DIRECTIONS — Pick out every line below that contains the string "kern" and copy each one. Case counts.

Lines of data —

****************************************

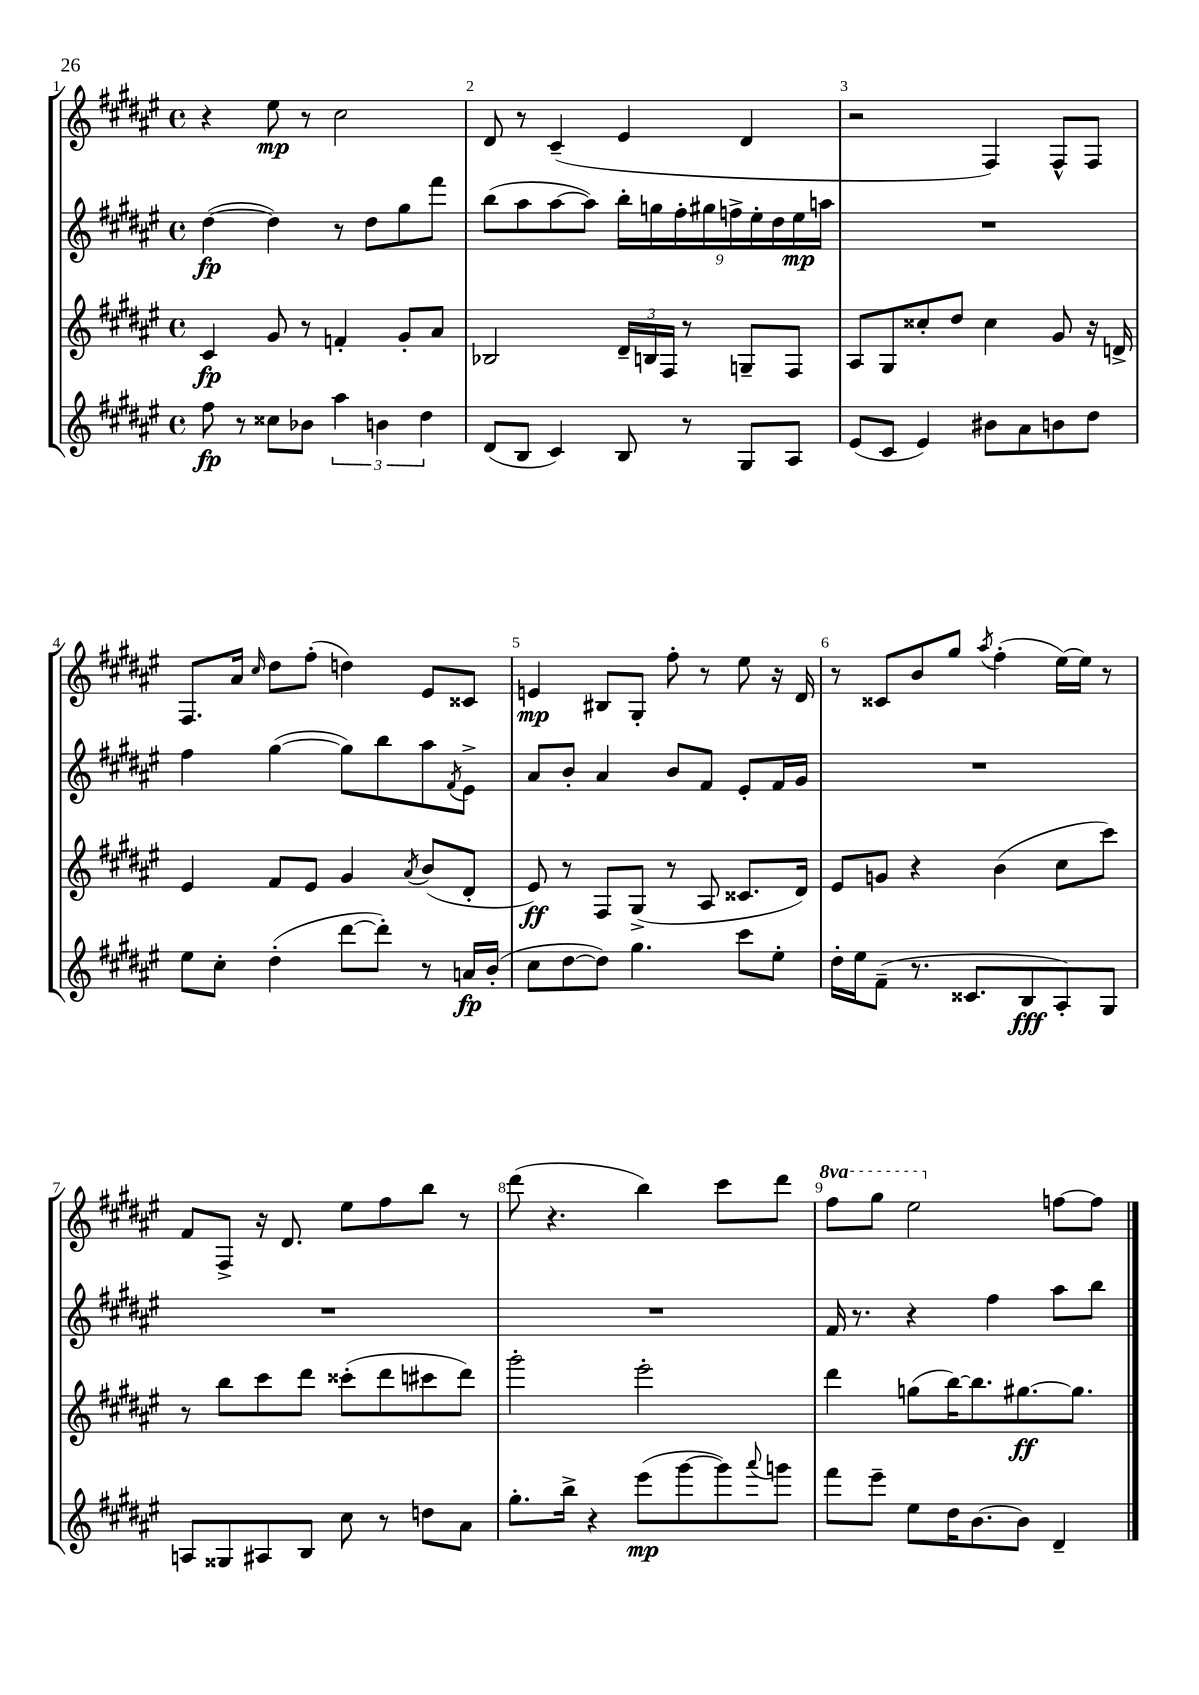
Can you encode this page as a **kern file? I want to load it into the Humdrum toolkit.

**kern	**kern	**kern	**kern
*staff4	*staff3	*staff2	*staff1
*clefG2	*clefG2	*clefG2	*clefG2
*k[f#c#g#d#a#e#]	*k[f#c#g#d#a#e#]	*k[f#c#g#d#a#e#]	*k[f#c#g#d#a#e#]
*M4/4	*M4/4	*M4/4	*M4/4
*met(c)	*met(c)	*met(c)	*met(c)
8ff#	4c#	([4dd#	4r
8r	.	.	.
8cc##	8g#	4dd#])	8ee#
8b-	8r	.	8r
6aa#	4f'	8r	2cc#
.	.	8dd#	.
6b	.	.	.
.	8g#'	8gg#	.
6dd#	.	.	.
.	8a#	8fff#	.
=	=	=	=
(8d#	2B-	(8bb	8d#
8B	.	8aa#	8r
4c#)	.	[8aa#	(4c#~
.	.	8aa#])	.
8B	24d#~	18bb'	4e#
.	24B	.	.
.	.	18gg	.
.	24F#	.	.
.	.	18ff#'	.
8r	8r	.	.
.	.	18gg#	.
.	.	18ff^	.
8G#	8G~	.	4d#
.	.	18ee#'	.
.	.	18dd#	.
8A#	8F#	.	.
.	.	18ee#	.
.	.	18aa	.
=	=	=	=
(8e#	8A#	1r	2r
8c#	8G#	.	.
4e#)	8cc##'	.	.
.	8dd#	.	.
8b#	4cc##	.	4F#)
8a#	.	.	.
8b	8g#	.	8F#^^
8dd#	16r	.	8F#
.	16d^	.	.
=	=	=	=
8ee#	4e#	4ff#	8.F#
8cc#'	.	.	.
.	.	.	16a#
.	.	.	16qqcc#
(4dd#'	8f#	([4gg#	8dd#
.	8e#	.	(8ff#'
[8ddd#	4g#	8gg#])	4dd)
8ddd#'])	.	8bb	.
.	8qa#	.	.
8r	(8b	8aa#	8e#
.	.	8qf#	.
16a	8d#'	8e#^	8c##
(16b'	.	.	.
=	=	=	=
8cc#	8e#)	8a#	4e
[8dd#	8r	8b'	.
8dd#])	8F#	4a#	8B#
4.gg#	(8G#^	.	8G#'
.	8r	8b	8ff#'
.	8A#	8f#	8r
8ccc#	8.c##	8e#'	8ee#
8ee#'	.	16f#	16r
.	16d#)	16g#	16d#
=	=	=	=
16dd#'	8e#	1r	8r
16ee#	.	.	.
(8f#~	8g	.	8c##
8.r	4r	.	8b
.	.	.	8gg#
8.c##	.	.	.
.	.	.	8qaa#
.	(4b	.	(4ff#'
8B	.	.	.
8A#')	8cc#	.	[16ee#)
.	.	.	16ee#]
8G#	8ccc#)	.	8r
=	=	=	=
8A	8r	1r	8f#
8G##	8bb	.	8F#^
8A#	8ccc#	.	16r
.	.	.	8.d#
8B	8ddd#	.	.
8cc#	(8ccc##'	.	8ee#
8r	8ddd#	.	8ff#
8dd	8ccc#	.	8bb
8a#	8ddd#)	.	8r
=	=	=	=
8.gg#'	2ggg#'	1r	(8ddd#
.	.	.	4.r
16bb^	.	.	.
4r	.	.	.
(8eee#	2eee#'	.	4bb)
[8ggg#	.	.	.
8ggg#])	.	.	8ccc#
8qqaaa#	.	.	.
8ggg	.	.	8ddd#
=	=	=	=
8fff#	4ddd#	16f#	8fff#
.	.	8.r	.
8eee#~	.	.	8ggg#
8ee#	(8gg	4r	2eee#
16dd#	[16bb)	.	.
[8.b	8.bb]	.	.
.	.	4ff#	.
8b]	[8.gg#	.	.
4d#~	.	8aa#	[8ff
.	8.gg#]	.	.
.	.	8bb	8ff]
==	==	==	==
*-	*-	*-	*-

****************************************

OUTPUT FOR THIS TASK —
Can you encode this page as a **kern file? I want to load it into the Humdrum toolkit.
**kern	**kern	**kern	**kern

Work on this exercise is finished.